● **DATA TO EXAMINE**:
==============================
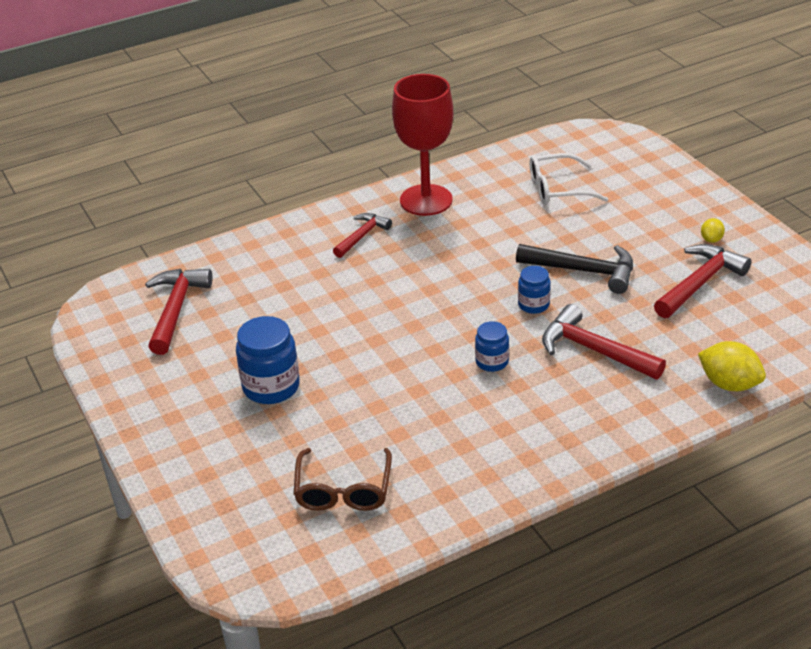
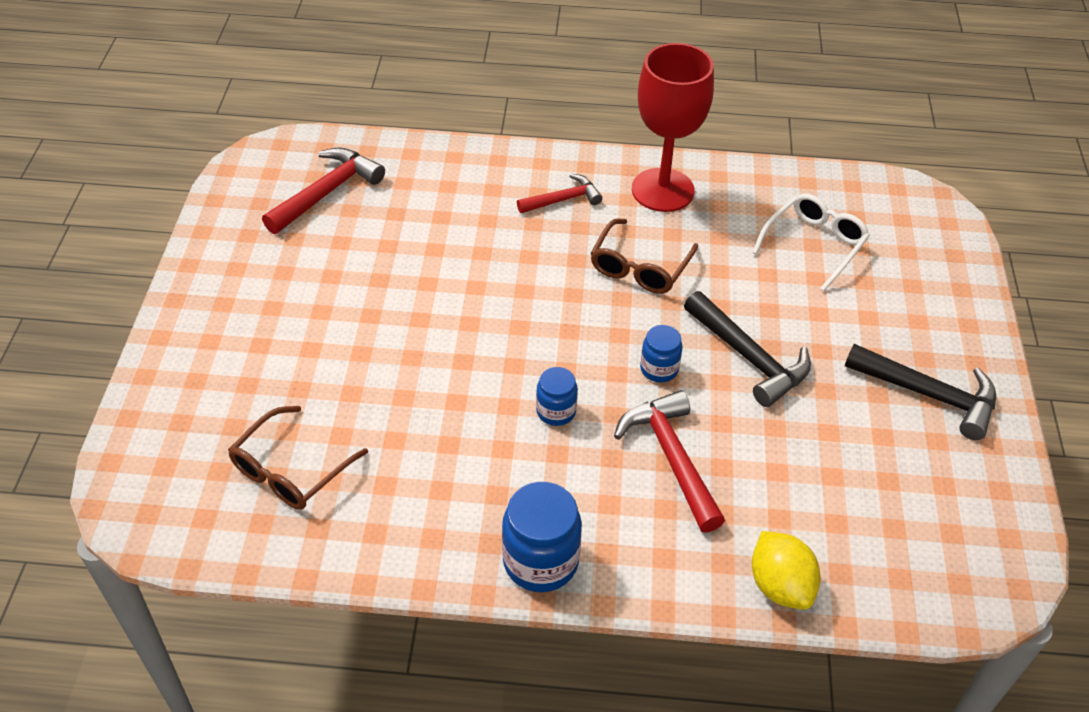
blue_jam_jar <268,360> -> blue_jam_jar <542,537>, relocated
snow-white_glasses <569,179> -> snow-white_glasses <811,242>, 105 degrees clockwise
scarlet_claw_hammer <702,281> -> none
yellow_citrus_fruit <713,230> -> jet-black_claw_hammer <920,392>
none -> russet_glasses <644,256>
==============================
Copy the data word for word and omit every picture.

blue_jam_jar <268,360> -> blue_jam_jar <542,537>, relocated
snow-white_glasses <569,179> -> snow-white_glasses <811,242>, 105 degrees clockwise
scarlet_claw_hammer <702,281> -> none
yellow_citrus_fruit <713,230> -> jet-black_claw_hammer <920,392>
none -> russet_glasses <644,256>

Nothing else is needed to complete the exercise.